## What the exercise asks
Pick out each line of the material below that contains the string "kern", and copy those lines. Matching is case-sensitive.
◇ ◇ ◇ ◇ ◇
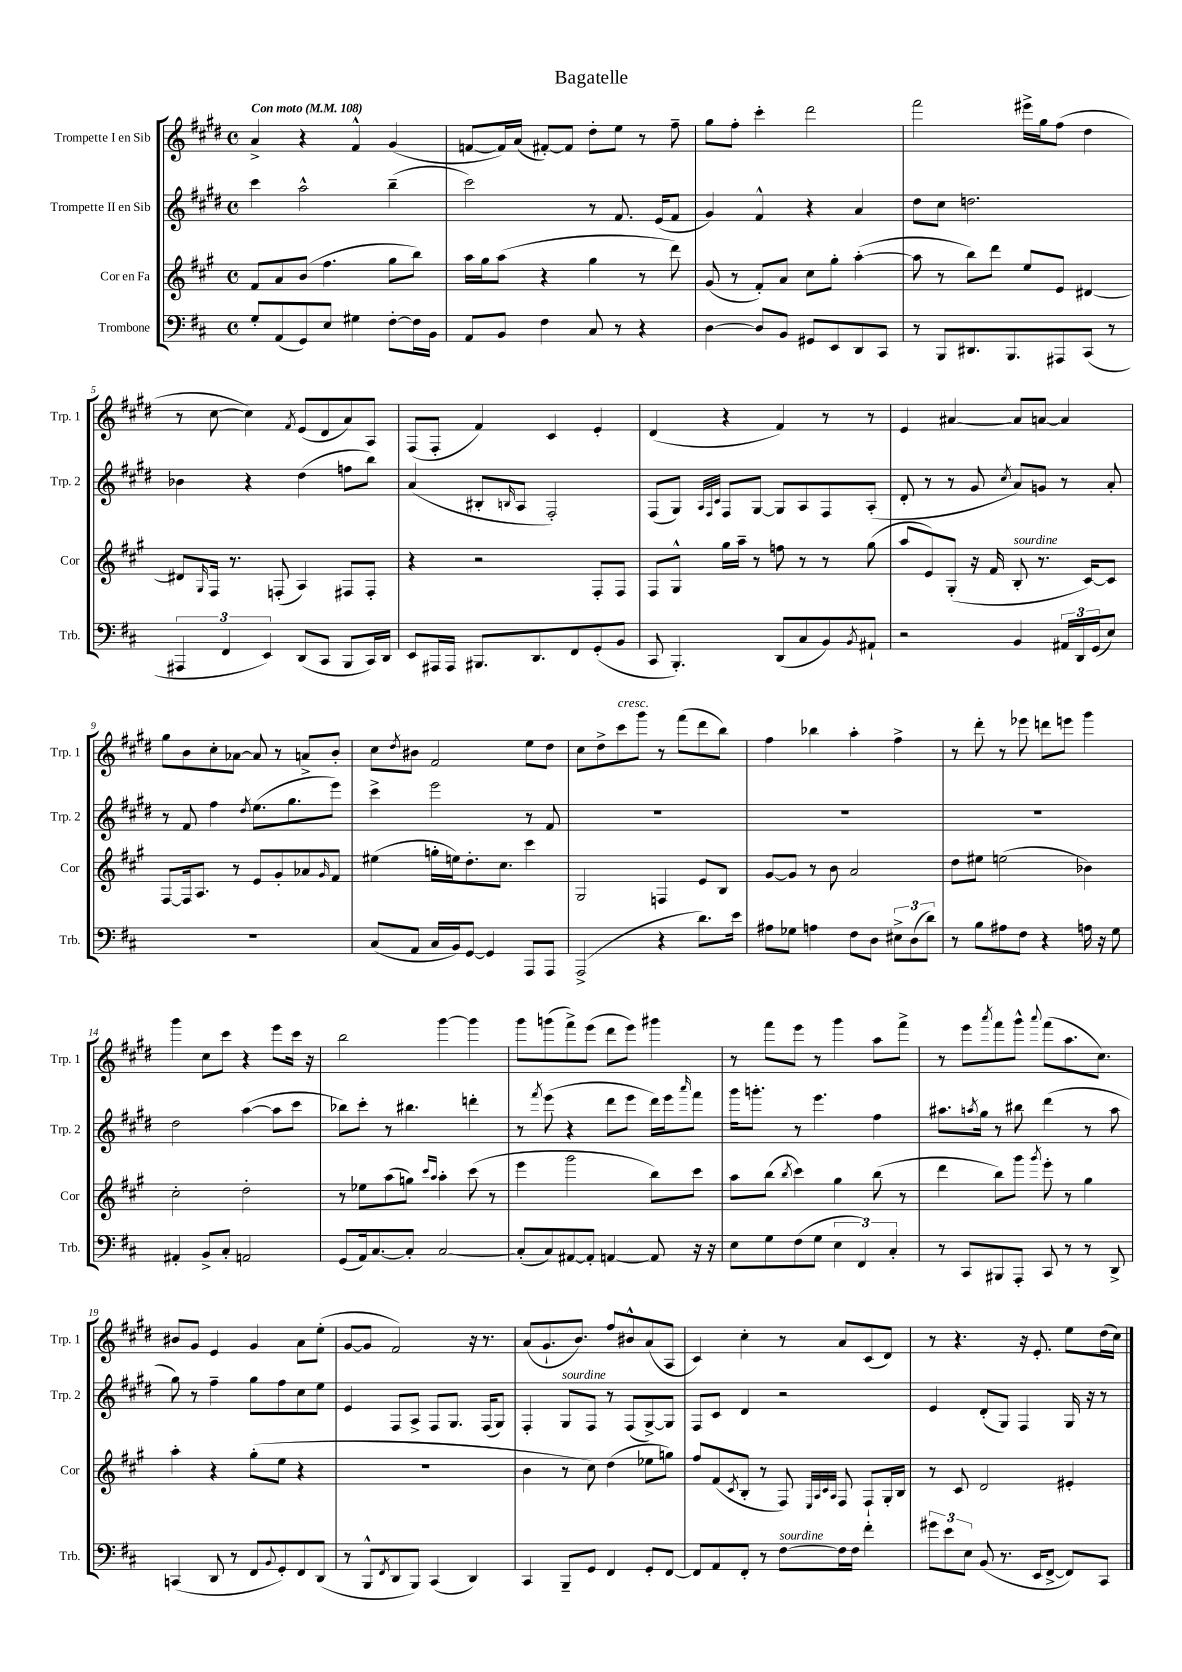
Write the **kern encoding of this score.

**kern	**kern	**kern	**kern
*staff4	*staff3	*staff2	*staff1
*clefF4	*clefG2	*clefG2	*clefG2
*k[f#c#]	*k[f#c#g#]	*k[f#c#g#d#]	*k[f#c#g#d#]
*M4/4	*M4/4	*M4/4	*M4/4
*met(c)	*met(c)	*met(c)	*met(c)
*MM108	*MM108	*MM108	*MM108
8G'	8f#	4ccc#	4a^
(8AA	8a	.	.
8GG)	(8b	2aa^^	4r
8E	4.ff#	.	.
4G#	.	.	4f#^^
[8F#'	8gg#	(4bb~	(4g#
16F#]	8bb)	.	.
16BB	.	.	.
=	=	=	=
8AA	16aa	2ccc#)	[8f
.	16gg#	.	.
8BB	(8aa	.	16f])
.	.	.	(16a
4F#	4r	.	[8f#')
.	.	.	8f#]
8C#	4gg#	8r	8dd#'
8r	.	8.f#	8ee
4r	8r	.	8r
.	.	(16e	.
.	8ddd)	8f#	8ff#~
=	=	=	=
[4D	(8g#	4g#)	8gg#
.	8r	.	8ff#'
8D]	8f#')	4f#^^	4ccc#'
8BB	8a	.	.
8GG#	8cc#	4r	2ddd#
8EE	8gg#'	.	.
8DD	([4aa'	4a	.
8CC#	.	.	.
=	=	=	=
8r	8aa]	8dd#	2fff#
8BBB	8r	8cc#	.
8.DD#	8bb)	2.dd	.
.	8ddd	.	.
8.BBB	.	.	.
.	8ee	.	16eee#^
.	.	.	16gg#
8AAA#	8e	.	(8ff#
(8CC#	[4d#	.	4dd#
8r	.	.	.
=	=	=	=
6AAA#	8d#]	4b-	8r
.	16qqG#	.	.
.	16F#	.	[8cc#
6FF#	.	.	.
.	8.r	.	.
.	.	4r	4cc#])
6EE)	.	.	.
.	(8F'	.	.
.	.	.	8qf#
(8DD	4A)	(4dd#	(8e
8CC#	.	.	8d#
8BBB	8F#	8ff	8a)
16CC#)	8F#'	8bb)	8A
16DD	.	.	.
=	=	=	=
8EE	4r	(4a	(8F#
16AAA#	.	.	8F#'
16AAA#	.	.	.
8.BBB#	2r	8B#'	4f#)
.	.	16qqB	.
.	.	8A	.
8.DD	.	.	.
.	.	2F#')	4c#
8FF#	.	.	.
(8GG'	8F#'	.	4e'
8BB	8F#	.	.
=	=	=	=
8CC#	8F#	(8F#	(4d#
4.BBB')	8G#^^	8G#)	.
.	.	32qqA	.
.	.	32qqF#	.
.	.	32qqc#	.
.	16gg#	8F#	4r
.	16aa~	.	.
.	8r	[8G#	.
(8DD	8ff	8G#]	4f#)
8C#	8r	8A	.
8BB)	8r	8F#	8r
8qBB	.	.	.
8AA#`	(8gg#	(8A'	8r
=	=	=	=
2r	8aa	8d#'	4e
.	8e)	8r	.
.	(8G#'	8r	[4a#
.	16r	8g#	.
.	16f#	.	.
.	.	8qcc#	.
4BB	8B'	8a)	8a#]
.	8.r	8g	[8a
24AA#	.	8r	4a]
24DD	.	.	.
.	[16c#)	.	.
(24GG	.	.	.
8E)	8c#]	8a'	.
=	=	=	=
1r	[8F#	8r	8gg#
.	16F#]	8f#	8b
.	8.A	.	.
.	.	4ff#	8cc#'
.	8r	.	[8a-
.	.	8qdd#	.
.	8e	(8.ee	8a-]
.	8g#'	.	8r
.	.	8.gg#	.
.	8a-	.	8a^
.	16qqg#	.	.
.	8f#	8eee)	8b'
=	=	=	=
(8C#	(4ee#	4ccc#^	8cc#
.	.	.	8qdd#
8AA	.	.	8b#
16C#	16gg'	2eee	2f#
16BB)	16ee)	.	.
[8GG	8.dd'	.	.
4GG]	.	.	.
.	8.cc#	.	.
8AAA	4ccc#	8r	8ee
8AAA	.	8f#	8dd#
=	=	=	=
(2AAA^	2G#	1r	8cc#
.	.	.	8dd#^
.	.	.	8ccc#
.	.	.	8ggg#
4r	4F	.	8r
.	.	.	(8fff#
8.d)	8e	.	8ddd#
.	8B	.	8bb)
16e	.	.	.
=	=	=	=
8A#	[8g#	1r	4ff#
8G-	8g#]	.	.
4A	8r	.	4bb-
.	8b	.	.
8F#	2a	.	4aa'
8D	.	.	.
12E#^	.	.	4ff#^
(12D	.	.	.
12d)	.	.	.
=	=	=	=
8r	8dd	1r	8r
8B	8ee#	.	8ddd#'
8A#	(2ee	.	8r
8F#	.	.	8eee-
4r	.	.	8ddd
.	.	.	8eee
16A	4b-)	.	4ggg#
16r	.	.	.
8G	.	.	.
=	=	=	=
4AA#'	2cc#'	2dd#	4ggg#
8BB^	.	.	8cc#
8C#'	.	.	8ccc#
2AA	2dd'	([4aa	4r
.	.	8aa]	8eee
.	.	8ccc#	16ccc#
.	.	.	16r
=	=	=	=
(8GG	8r	8bb-)	2bb
16AA)	8ee-	8ccc#'	.
[8.C#	.	.	.
.	(8aa	8r	.
8C#']	8gg)	4.bb#	.
.	16qqccc#	.	.
.	16qqaa	.	.
[2C#	4aa'	.	[4ggg#
.	(8ccc#	4ddd'	4ggg#]
.	8r	.	.
=	=	=	=
(8C#']	4eee	8r	8ggg#
.	.	8qfff#	.
8C#)	.	(8eee	(8ggg
[8AA#	2ggg#	4r	8fff#^)
8AA#']	.	.	(8eee
[4AA	.	8ddd#	8ddd#
.	.	8eee	8eee)
8AA]	8bb)	16ddd#)	4ggg#
.	.	16eee	.
.	.	16qqaaa	.
16r	8ccc#	8fff#	.
16r	.	.	.
=	=	=	=
8E	8aa	16ggg#	8r
.	.	8.ggg'	.
8G	(8bb	.	8fff#
.	8qbb	.	.
(8F#	4ccc#)	8r	8eee
8G	.	4.eee	8r
6E	4gg#	.	4ggg#
6FF#)	.	.	.
.	(8bb	4ff#	8aa
6C#'	.	.	.
.	8r	.	8fff#^
=	=	=	=
8r	4ddd	8.aa#	8r
8CC#	.	.	8eee
.	.	8qaa	.
.	.	16gg#	.
.	.	.	8qaaa
8BBB#	8bb)	8r	8fff#
8AAA'	8ggg#	8bb#	8ggg#^^
.	8qggg#	.	8qqaaa
8CC#	8eee'	(4ddd#	(8fff#
8r	8r	.	8.aa
8r	4gg#	8r	.
.	.	.	8.cc#)
8DD^	.	8aa	.
=	=	=	=
(4CC	4aa'	8gg#)	8b#
.	.	8r	8g#
8DD	4r	4ff#~	4e
8r	.	.	.
8FF#	(8gg#'	8gg#	4g#
8qqBB	.	.	.
8GG')	8ee	8ff#	.
8FF#	4r	8cc#	8a
(8DD	.	8ee	(8ee'
=	=	=	=
8r	1r	4e	[8g#
8BBB^^	.	.	8g#]
8qFF#	.	.	.
8DD	.	8F#	2f#)
8BBB)	.	8A^	.
(4CC#	.	8F#	.
.	.	8.G#	.
4DD)	.	.	16r
.	.	(16F#	8.r
.	.	8G#)	.
=	=	=	=
4CC#	4b	4F#'	(8a
.	.	.	8.g#`
8BBB~	8r	8G#	.
.	.	.	8.b)
8GG	8cc#)	8F#	.
4FF#	(4dd	8r	8ff#
.	.	(8F#	8b#^^
8GG'	8ee-	[8G#^)	(8a
[8FF#	8gg)	8G#]	8A
=	=	=	=
8FF#]	8ff#	8F#	4c#)
8AA	(8f#	8c#	.
.	8qc#	.	.
8FF#'	8B'	4d#	4cc#'
8r	8r	.	.
[8F#	8F#)	2r	8r
.	32qqE	.	.
.	32qqA	.	.
.	32qqc#	.	.
.	32qqA	.	.
16F#]	8F#	.	8a
16F#	.	.	.
4f#'	8F#`	.	(8c#
.	16G#'	.	8d#)
.	16B	.	.
=	=	=	=
12g#	8r	4e	8r
12e	.	.	.
.	8c#	.	4.r
12E	.	.	.
(8BB	2d	(8d#'	.
8.r	.	8G#)	.
.	.	4F#	16r
16EE	.	.	8.e'
[8FF#^	.	.	.
8FF#])	4e#'	16G#	8ee
.	.	16r	.
8CC#	.	8r	(16dd#
.	.	.	16cc#)
==	==	==	==
*-	*-	*-	*-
◇ ◇ ◇ ◇ ◇
## Worked answer
Write the **kern encoding of this score.
**kern	**kern	**kern	**kern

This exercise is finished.